• Description of the task:
Only the pictures are to be left out; set down the rest of the records exactly.

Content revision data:
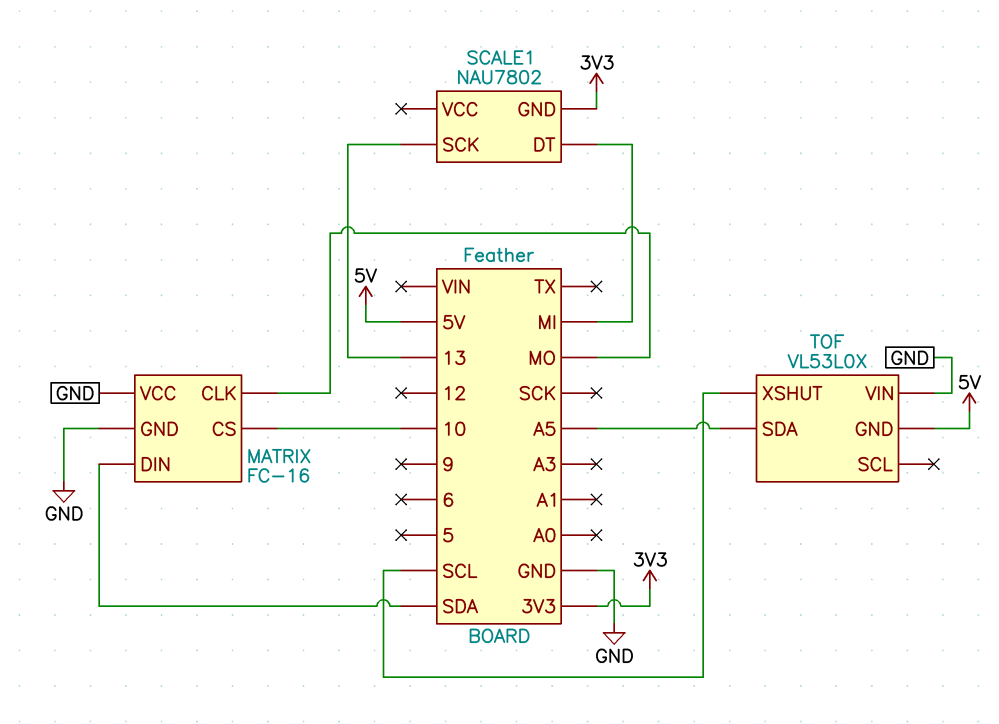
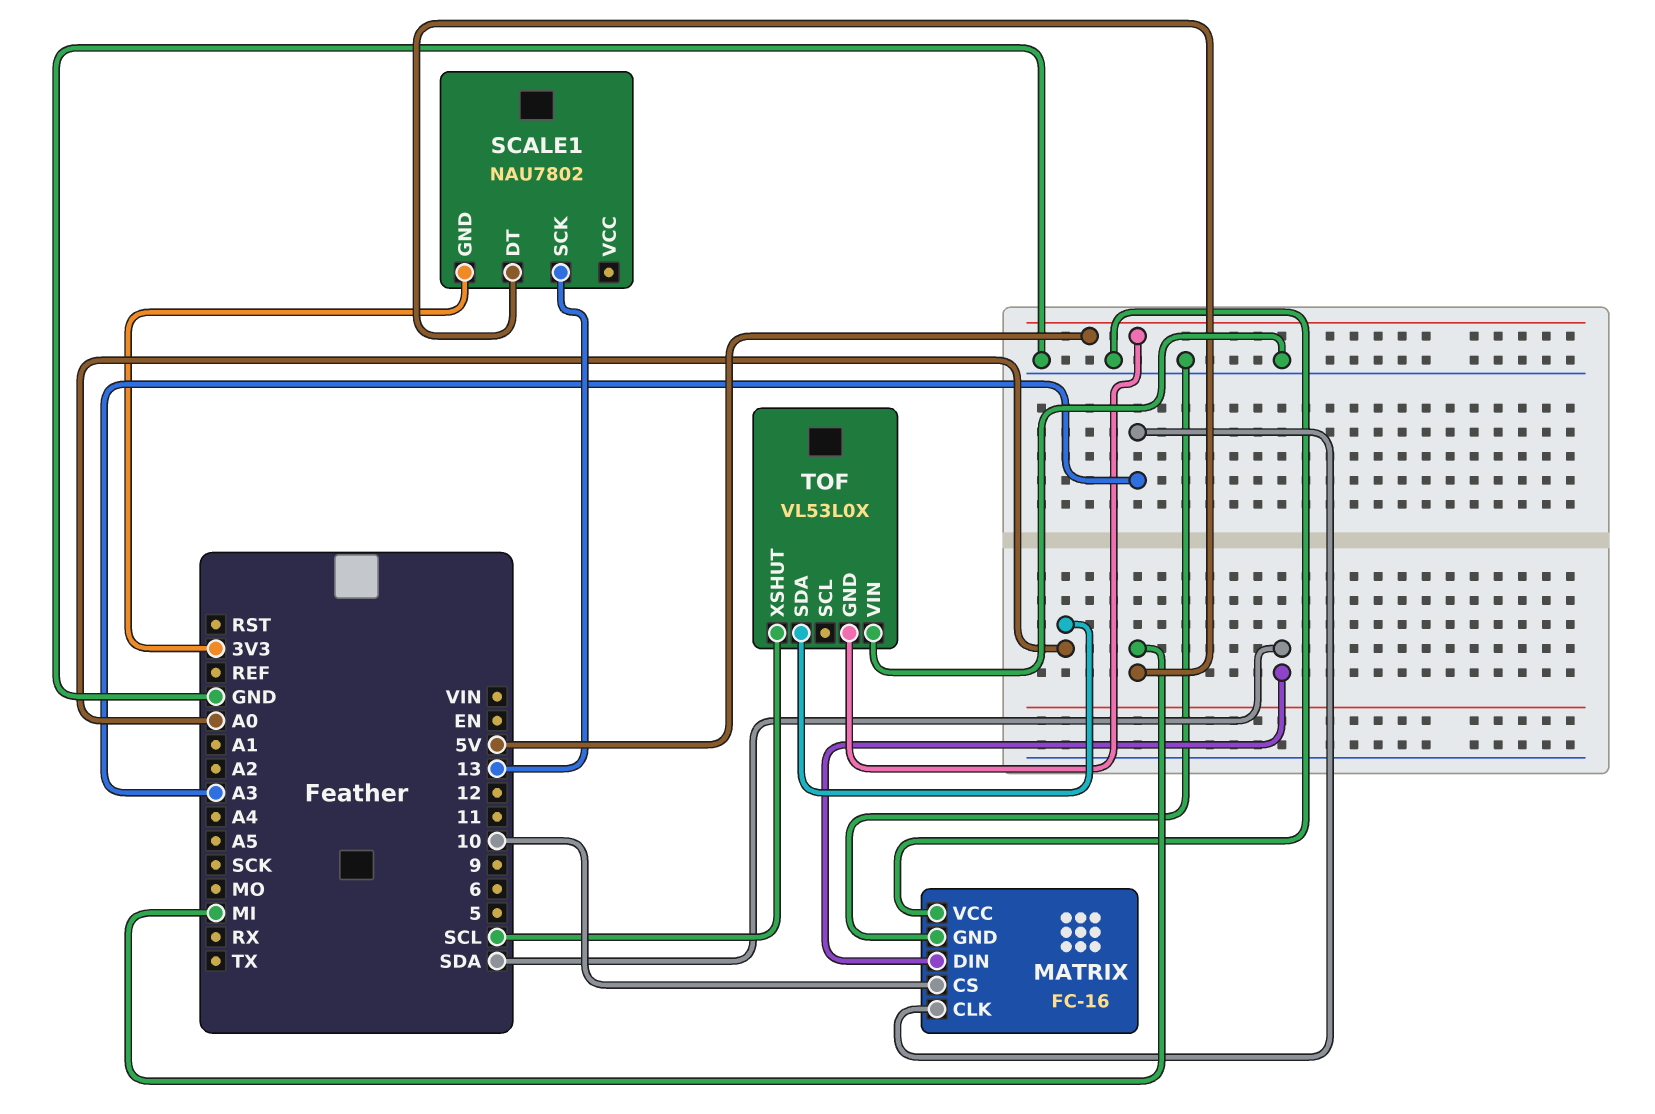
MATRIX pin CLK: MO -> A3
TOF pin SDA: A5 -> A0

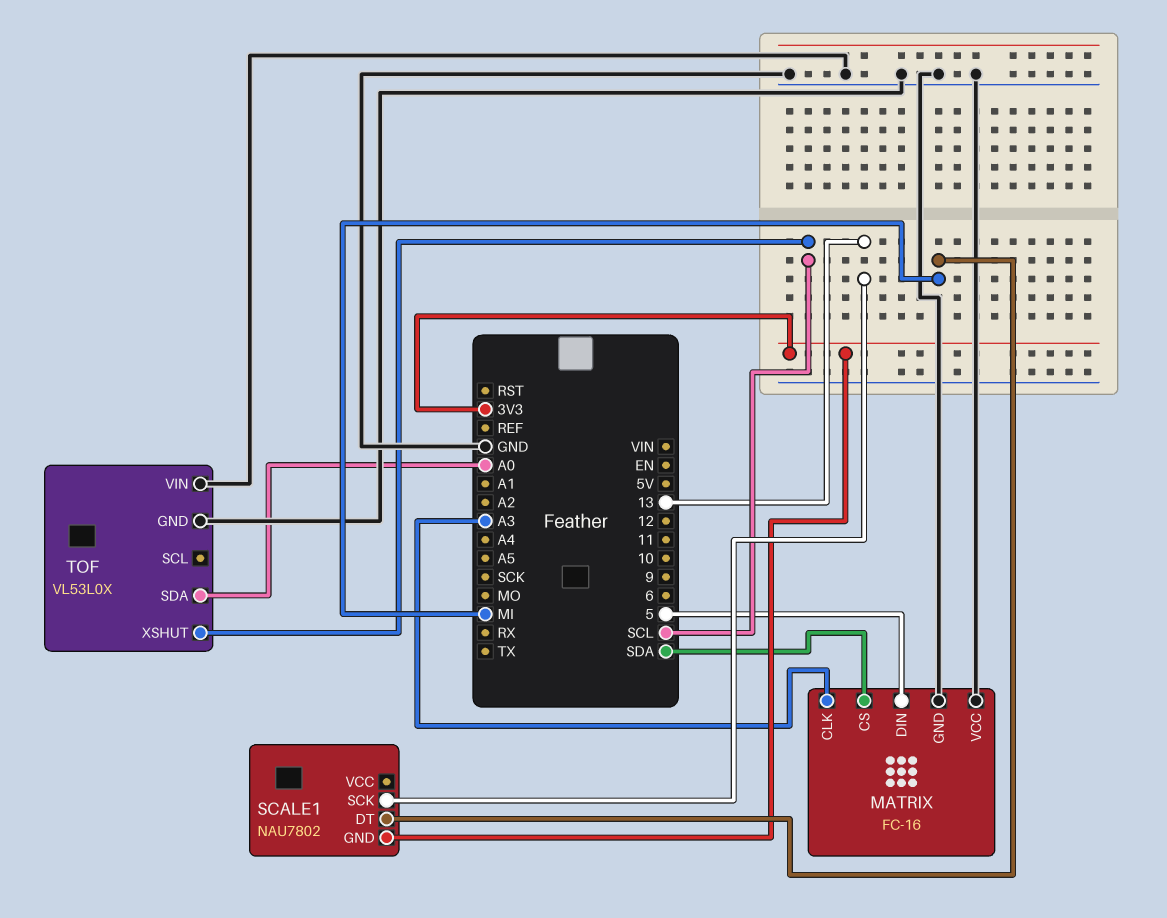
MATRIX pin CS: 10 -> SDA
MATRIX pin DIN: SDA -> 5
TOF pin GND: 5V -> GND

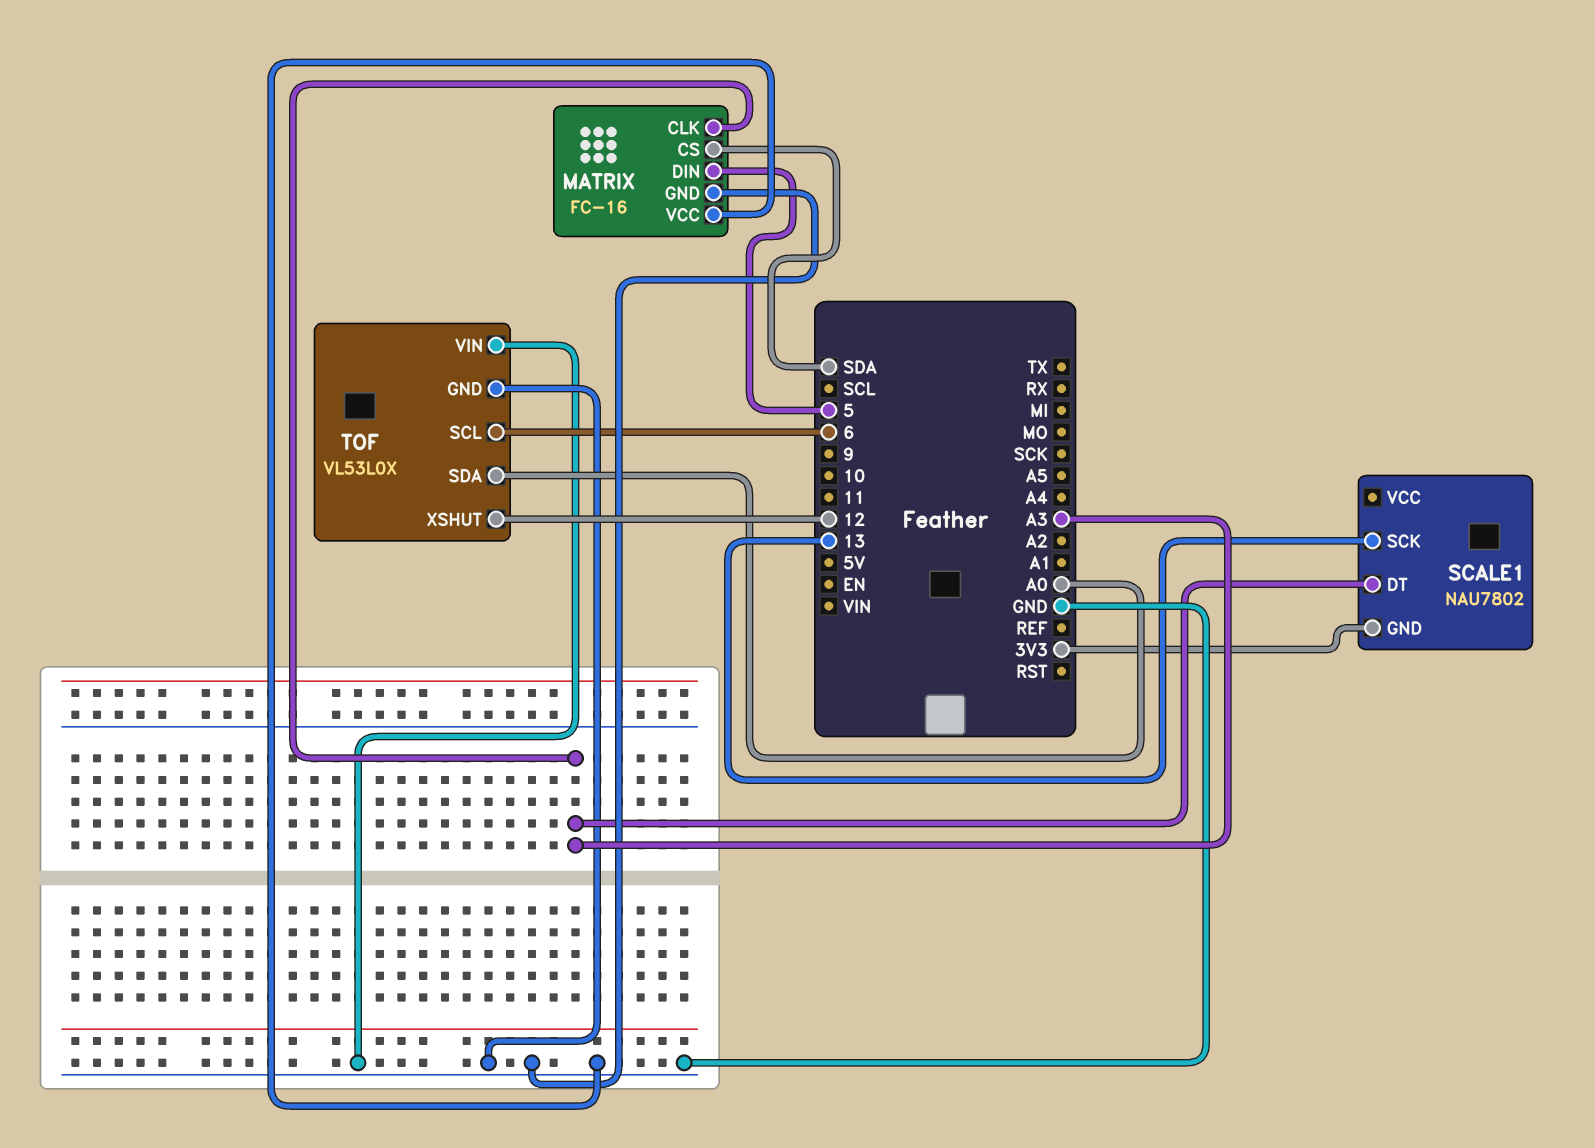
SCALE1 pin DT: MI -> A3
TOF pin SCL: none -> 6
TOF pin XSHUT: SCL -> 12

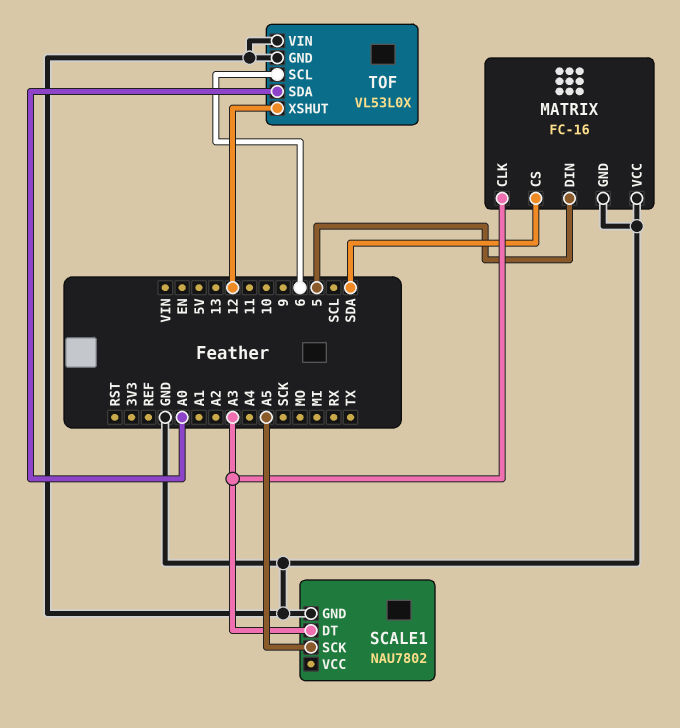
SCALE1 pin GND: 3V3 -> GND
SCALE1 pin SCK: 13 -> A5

• Response for this exercise:
MATRIX pin CLK: MO -> A3
TOF pin SDA: A5 -> A0

MATRIX pin CS: 10 -> SDA
MATRIX pin DIN: SDA -> 5
TOF pin GND: 5V -> GND

SCALE1 pin DT: MI -> A3
TOF pin SCL: none -> 6
TOF pin XSHUT: SCL -> 12

SCALE1 pin GND: 3V3 -> GND
SCALE1 pin SCK: 13 -> A5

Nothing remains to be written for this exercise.